• **Brief**
Your answer must be an exact copy of the records below, with no pictures in it.
##### Records #####
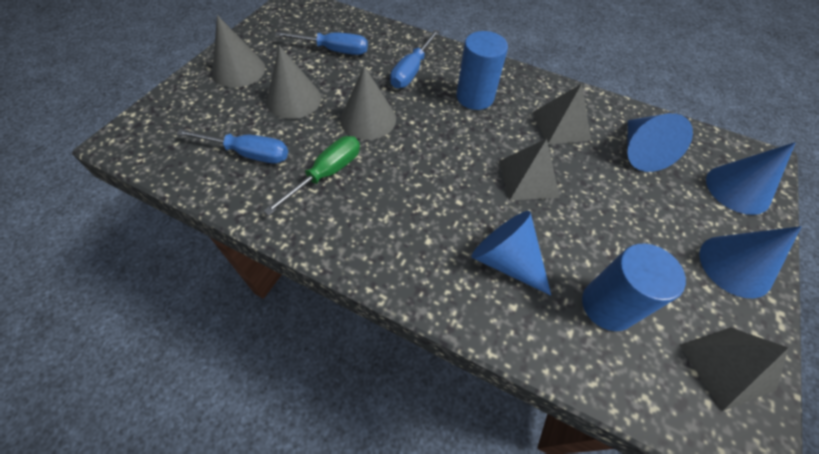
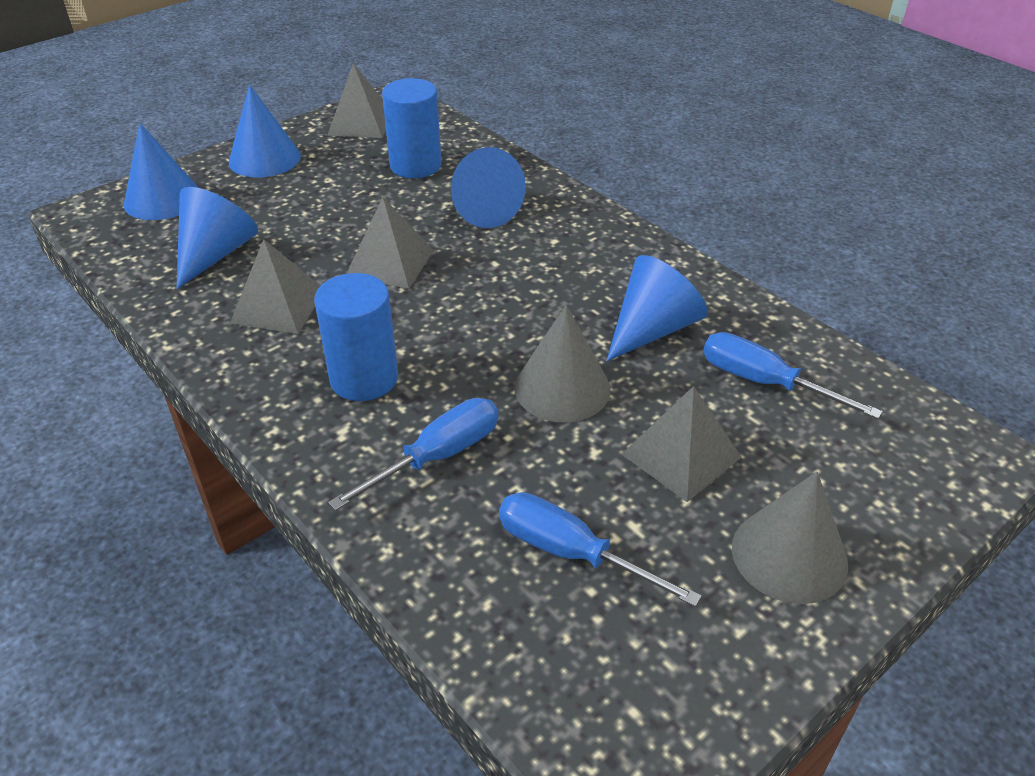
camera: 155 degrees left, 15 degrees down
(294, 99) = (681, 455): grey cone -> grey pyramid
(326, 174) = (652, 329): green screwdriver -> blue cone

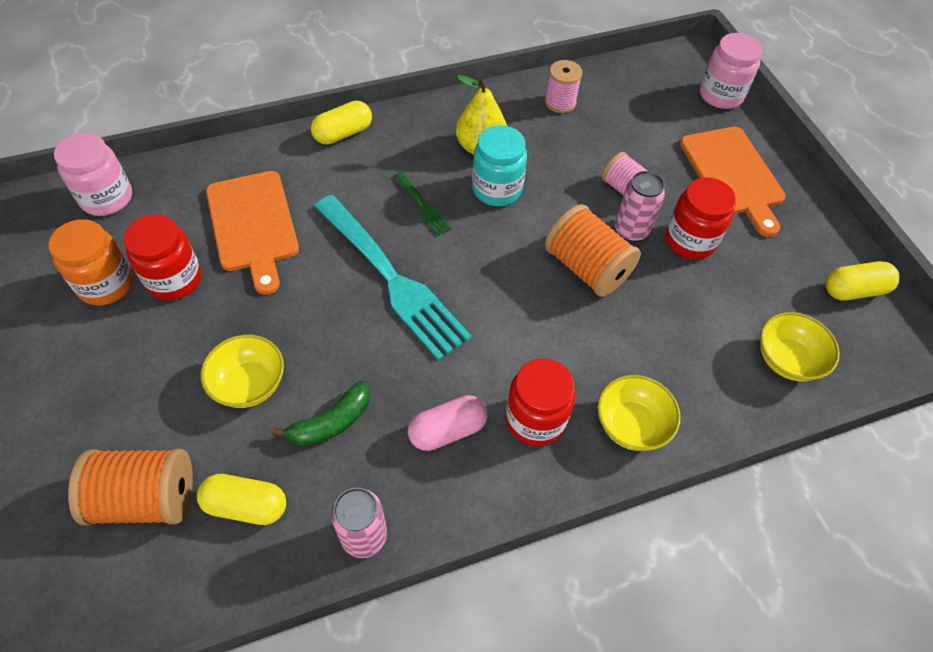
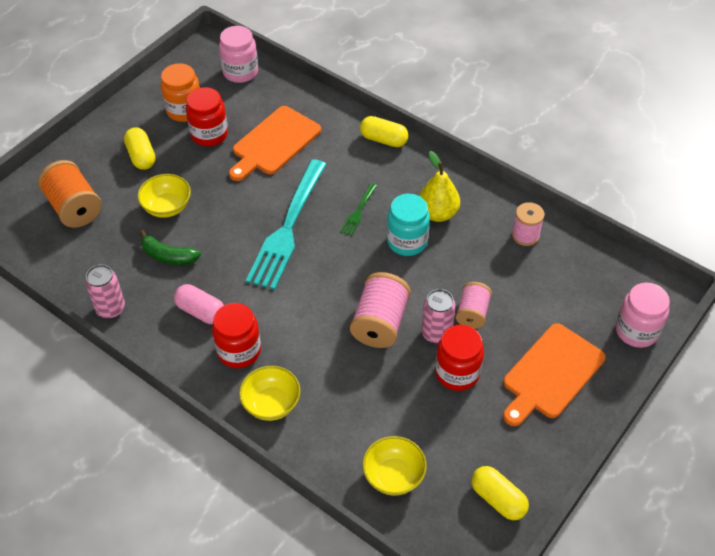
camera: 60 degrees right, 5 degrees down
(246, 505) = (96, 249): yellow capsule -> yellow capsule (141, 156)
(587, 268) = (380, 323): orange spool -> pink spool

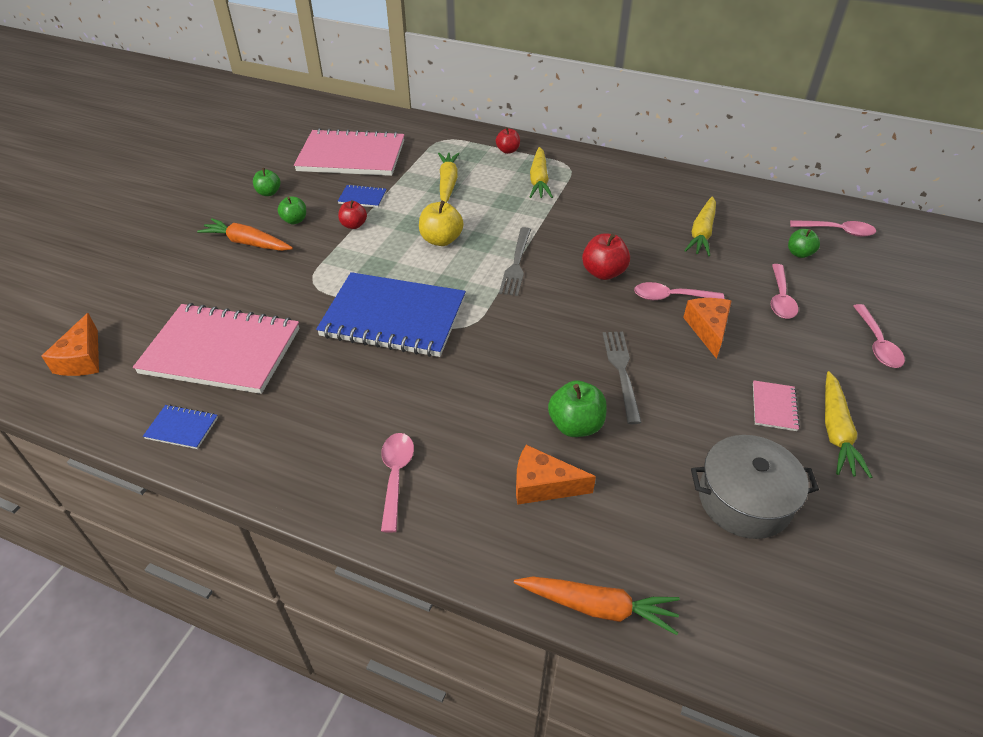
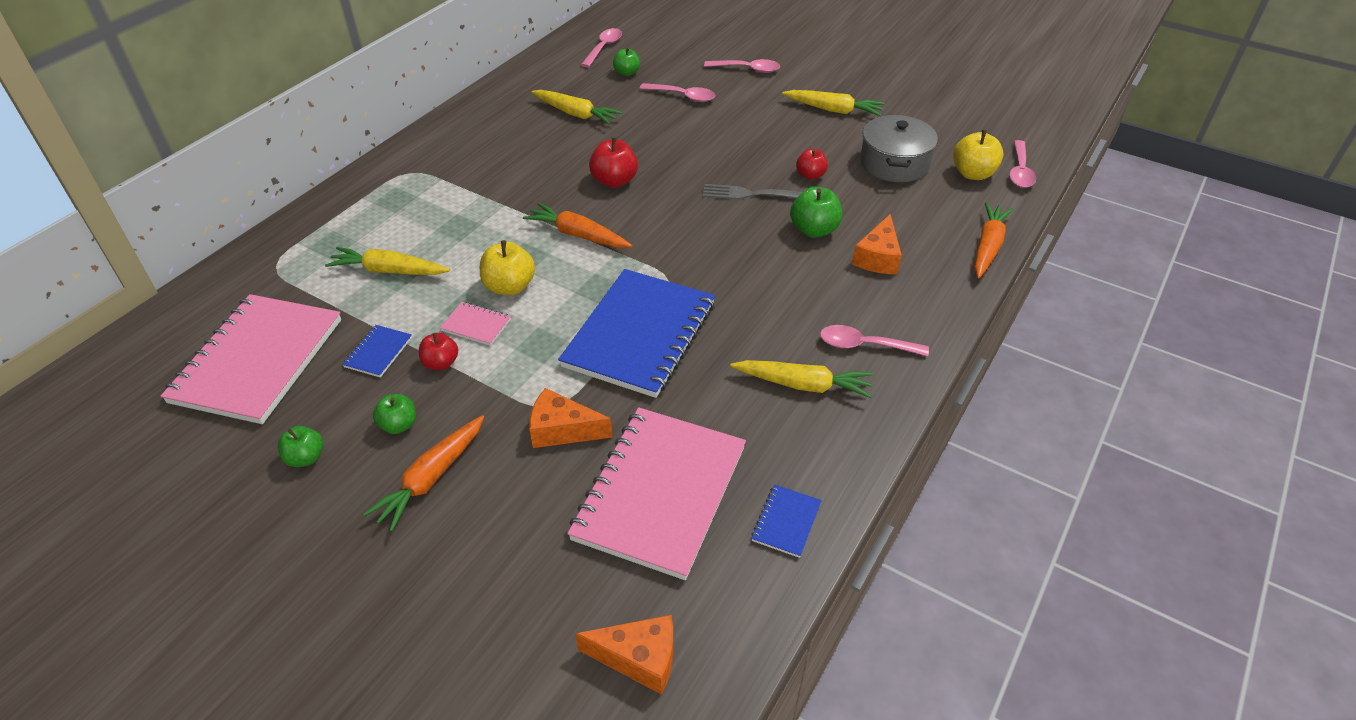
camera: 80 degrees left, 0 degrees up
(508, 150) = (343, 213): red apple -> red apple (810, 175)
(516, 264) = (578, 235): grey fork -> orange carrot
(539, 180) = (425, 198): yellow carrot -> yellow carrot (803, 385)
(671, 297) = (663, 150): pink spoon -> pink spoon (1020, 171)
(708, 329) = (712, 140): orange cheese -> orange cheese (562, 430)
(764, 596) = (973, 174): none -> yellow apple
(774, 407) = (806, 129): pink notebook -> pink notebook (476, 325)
#####
• **Response to this exercise**
camera: 155 degrees left, 15 degrees down
(294, 99) = (681, 455): grey cone -> grey pyramid
(326, 174) = (652, 329): green screwdriver -> blue cone

camera: 60 degrees right, 5 degrees down
(246, 505) = (96, 249): yellow capsule -> yellow capsule (141, 156)
(587, 268) = (380, 323): orange spool -> pink spool

camera: 80 degrees left, 0 degrees up
(508, 150) = (343, 213): red apple -> red apple (810, 175)
(516, 264) = (578, 235): grey fork -> orange carrot
(539, 180) = (425, 198): yellow carrot -> yellow carrot (803, 385)
(671, 297) = (663, 150): pink spoon -> pink spoon (1020, 171)
(708, 329) = (712, 140): orange cheese -> orange cheese (562, 430)
(764, 596) = (973, 174): none -> yellow apple
(774, 407) = (806, 129): pink notebook -> pink notebook (476, 325)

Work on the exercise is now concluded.